[Recorded information]:
───

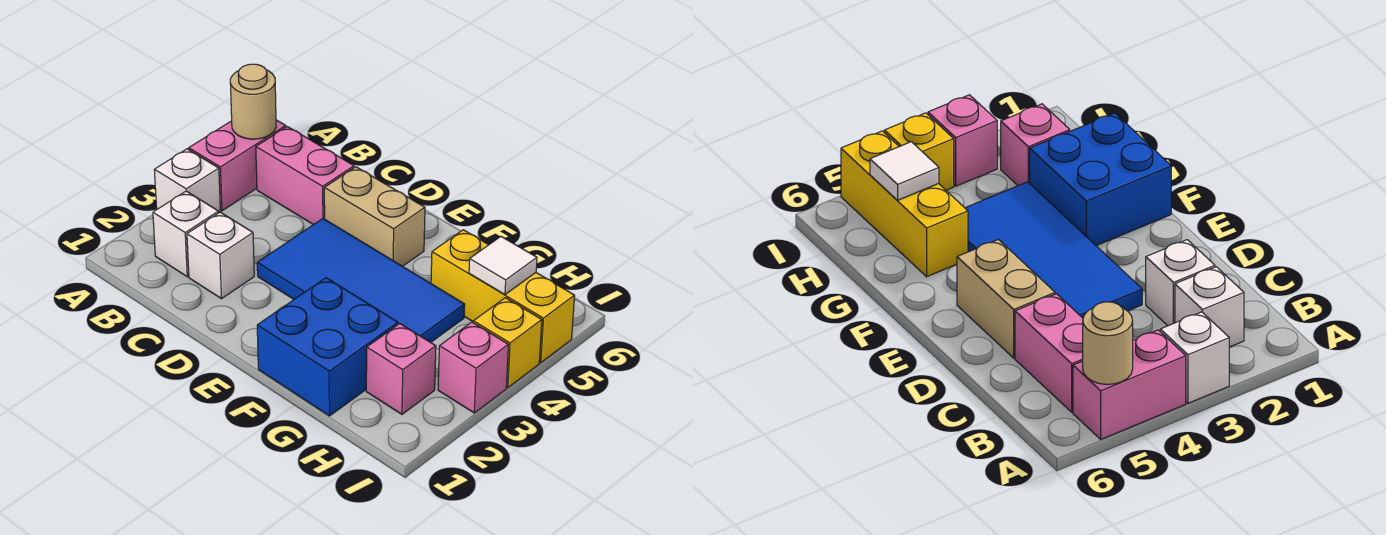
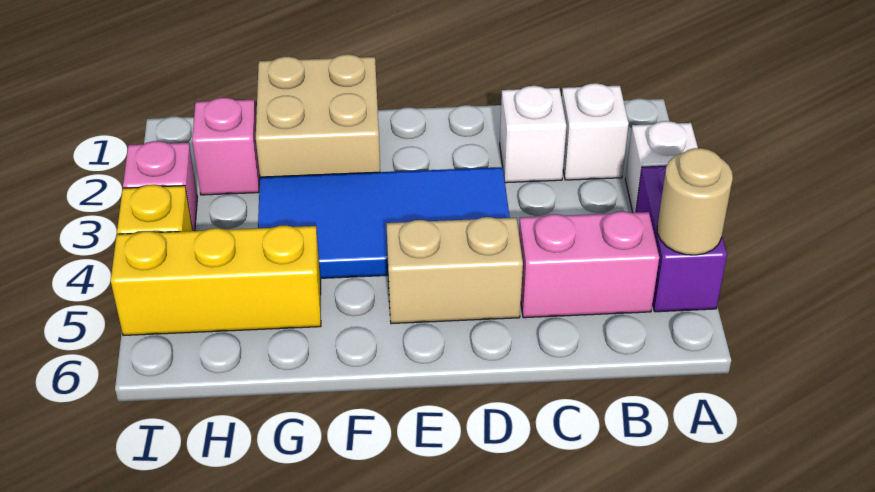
pink brick A4:A5 level 1 -> purple brick A4:A5 level 1
blue brick F1:G2 level 1 -> tan brick F1:G2 level 1
white tile H5 level 2 -> none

───

[Task instructions]:
From the data above, show each line that contains "brick".

[Answer to the exercise]:
pink brick A4:A5 level 1 -> purple brick A4:A5 level 1
blue brick F1:G2 level 1 -> tan brick F1:G2 level 1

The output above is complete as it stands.